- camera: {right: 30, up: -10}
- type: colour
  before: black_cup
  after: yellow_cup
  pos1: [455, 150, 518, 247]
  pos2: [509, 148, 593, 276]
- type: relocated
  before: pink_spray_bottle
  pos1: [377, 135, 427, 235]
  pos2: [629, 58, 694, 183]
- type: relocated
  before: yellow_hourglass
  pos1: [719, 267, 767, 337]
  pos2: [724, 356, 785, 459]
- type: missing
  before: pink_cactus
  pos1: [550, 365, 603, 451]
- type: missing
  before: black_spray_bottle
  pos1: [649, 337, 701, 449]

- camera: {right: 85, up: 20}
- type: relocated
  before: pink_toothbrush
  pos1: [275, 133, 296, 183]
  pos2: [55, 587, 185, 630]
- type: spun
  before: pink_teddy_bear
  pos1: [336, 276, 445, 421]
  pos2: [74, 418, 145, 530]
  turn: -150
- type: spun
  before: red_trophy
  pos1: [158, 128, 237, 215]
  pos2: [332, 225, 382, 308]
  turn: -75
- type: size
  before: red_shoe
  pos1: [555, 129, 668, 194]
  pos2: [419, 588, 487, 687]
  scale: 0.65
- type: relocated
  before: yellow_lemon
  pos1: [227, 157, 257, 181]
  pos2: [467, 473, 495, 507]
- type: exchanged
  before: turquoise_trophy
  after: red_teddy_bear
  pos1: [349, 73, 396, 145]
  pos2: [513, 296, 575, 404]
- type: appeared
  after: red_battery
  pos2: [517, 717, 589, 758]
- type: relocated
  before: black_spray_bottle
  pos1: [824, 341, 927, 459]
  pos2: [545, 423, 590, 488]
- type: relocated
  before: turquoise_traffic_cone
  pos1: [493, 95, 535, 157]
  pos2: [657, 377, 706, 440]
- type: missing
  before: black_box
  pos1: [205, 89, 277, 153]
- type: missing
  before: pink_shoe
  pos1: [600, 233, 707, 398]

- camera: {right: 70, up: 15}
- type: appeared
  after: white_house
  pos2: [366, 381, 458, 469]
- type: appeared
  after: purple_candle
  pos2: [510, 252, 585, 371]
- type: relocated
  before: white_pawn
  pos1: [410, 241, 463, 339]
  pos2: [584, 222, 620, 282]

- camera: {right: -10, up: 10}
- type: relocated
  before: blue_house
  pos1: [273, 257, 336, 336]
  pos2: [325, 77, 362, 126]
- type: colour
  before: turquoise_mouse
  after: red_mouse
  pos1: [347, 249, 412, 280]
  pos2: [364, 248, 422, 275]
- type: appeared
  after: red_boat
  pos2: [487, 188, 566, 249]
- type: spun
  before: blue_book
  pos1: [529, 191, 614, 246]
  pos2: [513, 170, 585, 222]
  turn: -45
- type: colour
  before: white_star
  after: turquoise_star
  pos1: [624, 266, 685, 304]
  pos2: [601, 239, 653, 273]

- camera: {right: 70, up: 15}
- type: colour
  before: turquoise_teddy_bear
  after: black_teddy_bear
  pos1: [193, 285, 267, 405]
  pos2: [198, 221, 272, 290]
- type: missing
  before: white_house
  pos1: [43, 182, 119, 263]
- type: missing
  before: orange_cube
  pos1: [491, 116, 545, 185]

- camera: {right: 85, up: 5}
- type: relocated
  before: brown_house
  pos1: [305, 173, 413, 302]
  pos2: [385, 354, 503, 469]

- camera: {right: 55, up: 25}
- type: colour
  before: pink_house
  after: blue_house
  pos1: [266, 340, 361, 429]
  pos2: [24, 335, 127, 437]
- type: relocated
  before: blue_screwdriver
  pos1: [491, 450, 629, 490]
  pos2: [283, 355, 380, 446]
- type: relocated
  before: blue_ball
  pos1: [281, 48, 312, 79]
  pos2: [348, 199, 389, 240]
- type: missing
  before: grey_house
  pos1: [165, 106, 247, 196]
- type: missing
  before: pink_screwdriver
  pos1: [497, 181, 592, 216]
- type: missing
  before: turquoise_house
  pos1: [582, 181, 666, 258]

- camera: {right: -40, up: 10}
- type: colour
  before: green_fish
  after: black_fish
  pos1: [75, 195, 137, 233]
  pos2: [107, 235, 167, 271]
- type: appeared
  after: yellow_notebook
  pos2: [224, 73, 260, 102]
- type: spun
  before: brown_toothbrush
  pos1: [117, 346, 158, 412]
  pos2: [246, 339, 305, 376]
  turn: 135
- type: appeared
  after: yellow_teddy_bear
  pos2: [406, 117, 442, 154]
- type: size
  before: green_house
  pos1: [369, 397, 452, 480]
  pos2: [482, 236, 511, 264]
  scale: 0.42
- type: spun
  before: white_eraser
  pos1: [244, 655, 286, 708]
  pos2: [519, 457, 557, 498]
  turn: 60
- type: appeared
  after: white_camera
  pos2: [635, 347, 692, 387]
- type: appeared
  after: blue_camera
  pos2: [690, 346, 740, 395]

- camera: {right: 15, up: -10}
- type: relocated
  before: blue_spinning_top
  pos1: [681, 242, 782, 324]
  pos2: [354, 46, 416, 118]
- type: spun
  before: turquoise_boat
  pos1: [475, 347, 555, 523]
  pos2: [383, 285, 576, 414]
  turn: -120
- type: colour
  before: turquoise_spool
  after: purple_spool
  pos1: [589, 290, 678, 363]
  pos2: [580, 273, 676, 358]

▬▬▬▬▬▬▬▬▬▬

--- What you are asked to do ---
Nothing in the entries may change. Retype them all.

--- Reply ---
- camera: {right: 30, up: -10}
- type: colour
  before: black_cup
  after: yellow_cup
  pos1: [455, 150, 518, 247]
  pos2: [509, 148, 593, 276]
- type: relocated
  before: pink_spray_bottle
  pos1: [377, 135, 427, 235]
  pos2: [629, 58, 694, 183]
- type: relocated
  before: yellow_hourglass
  pos1: [719, 267, 767, 337]
  pos2: [724, 356, 785, 459]
- type: missing
  before: pink_cactus
  pos1: [550, 365, 603, 451]
- type: missing
  before: black_spray_bottle
  pos1: [649, 337, 701, 449]

- camera: {right: 85, up: 20}
- type: relocated
  before: pink_toothbrush
  pos1: [275, 133, 296, 183]
  pos2: [55, 587, 185, 630]
- type: spun
  before: pink_teddy_bear
  pos1: [336, 276, 445, 421]
  pos2: [74, 418, 145, 530]
  turn: -150
- type: spun
  before: red_trophy
  pos1: [158, 128, 237, 215]
  pos2: [332, 225, 382, 308]
  turn: -75
- type: size
  before: red_shoe
  pos1: [555, 129, 668, 194]
  pos2: [419, 588, 487, 687]
  scale: 0.65
- type: relocated
  before: yellow_lemon
  pos1: [227, 157, 257, 181]
  pos2: [467, 473, 495, 507]
- type: exchanged
  before: turquoise_trophy
  after: red_teddy_bear
  pos1: [349, 73, 396, 145]
  pos2: [513, 296, 575, 404]
- type: appeared
  after: red_battery
  pos2: [517, 717, 589, 758]
- type: relocated
  before: black_spray_bottle
  pos1: [824, 341, 927, 459]
  pos2: [545, 423, 590, 488]
- type: relocated
  before: turquoise_traffic_cone
  pos1: [493, 95, 535, 157]
  pos2: [657, 377, 706, 440]
- type: missing
  before: black_box
  pos1: [205, 89, 277, 153]
- type: missing
  before: pink_shoe
  pos1: [600, 233, 707, 398]

- camera: {right: 70, up: 15}
- type: appeared
  after: white_house
  pos2: [366, 381, 458, 469]
- type: appeared
  after: purple_candle
  pos2: [510, 252, 585, 371]
- type: relocated
  before: white_pawn
  pos1: [410, 241, 463, 339]
  pos2: [584, 222, 620, 282]

- camera: {right: -10, up: 10}
- type: relocated
  before: blue_house
  pos1: [273, 257, 336, 336]
  pos2: [325, 77, 362, 126]
- type: colour
  before: turquoise_mouse
  after: red_mouse
  pos1: [347, 249, 412, 280]
  pos2: [364, 248, 422, 275]
- type: appeared
  after: red_boat
  pos2: [487, 188, 566, 249]
- type: spun
  before: blue_book
  pos1: [529, 191, 614, 246]
  pos2: [513, 170, 585, 222]
  turn: -45
- type: colour
  before: white_star
  after: turquoise_star
  pos1: [624, 266, 685, 304]
  pos2: [601, 239, 653, 273]

- camera: {right: 70, up: 15}
- type: colour
  before: turquoise_teddy_bear
  after: black_teddy_bear
  pos1: [193, 285, 267, 405]
  pos2: [198, 221, 272, 290]
- type: missing
  before: white_house
  pos1: [43, 182, 119, 263]
- type: missing
  before: orange_cube
  pos1: [491, 116, 545, 185]

- camera: {right: 85, up: 5}
- type: relocated
  before: brown_house
  pos1: [305, 173, 413, 302]
  pos2: [385, 354, 503, 469]

- camera: {right: 55, up: 25}
- type: colour
  before: pink_house
  after: blue_house
  pos1: [266, 340, 361, 429]
  pos2: [24, 335, 127, 437]
- type: relocated
  before: blue_screwdriver
  pos1: [491, 450, 629, 490]
  pos2: [283, 355, 380, 446]
- type: relocated
  before: blue_ball
  pos1: [281, 48, 312, 79]
  pos2: [348, 199, 389, 240]
- type: missing
  before: grey_house
  pos1: [165, 106, 247, 196]
- type: missing
  before: pink_screwdriver
  pos1: [497, 181, 592, 216]
- type: missing
  before: turquoise_house
  pos1: [582, 181, 666, 258]

- camera: {right: -40, up: 10}
- type: colour
  before: green_fish
  after: black_fish
  pos1: [75, 195, 137, 233]
  pos2: [107, 235, 167, 271]
- type: appeared
  after: yellow_notebook
  pos2: [224, 73, 260, 102]
- type: spun
  before: brown_toothbrush
  pos1: [117, 346, 158, 412]
  pos2: [246, 339, 305, 376]
  turn: 135
- type: appeared
  after: yellow_teddy_bear
  pos2: [406, 117, 442, 154]
- type: size
  before: green_house
  pos1: [369, 397, 452, 480]
  pos2: [482, 236, 511, 264]
  scale: 0.42
- type: spun
  before: white_eraser
  pos1: [244, 655, 286, 708]
  pos2: [519, 457, 557, 498]
  turn: 60
- type: appeared
  after: white_camera
  pos2: [635, 347, 692, 387]
- type: appeared
  after: blue_camera
  pos2: [690, 346, 740, 395]

- camera: {right: 15, up: -10}
- type: relocated
  before: blue_spinning_top
  pos1: [681, 242, 782, 324]
  pos2: [354, 46, 416, 118]
- type: spun
  before: turquoise_boat
  pos1: [475, 347, 555, 523]
  pos2: [383, 285, 576, 414]
  turn: -120
- type: colour
  before: turquoise_spool
  after: purple_spool
  pos1: [589, 290, 678, 363]
  pos2: [580, 273, 676, 358]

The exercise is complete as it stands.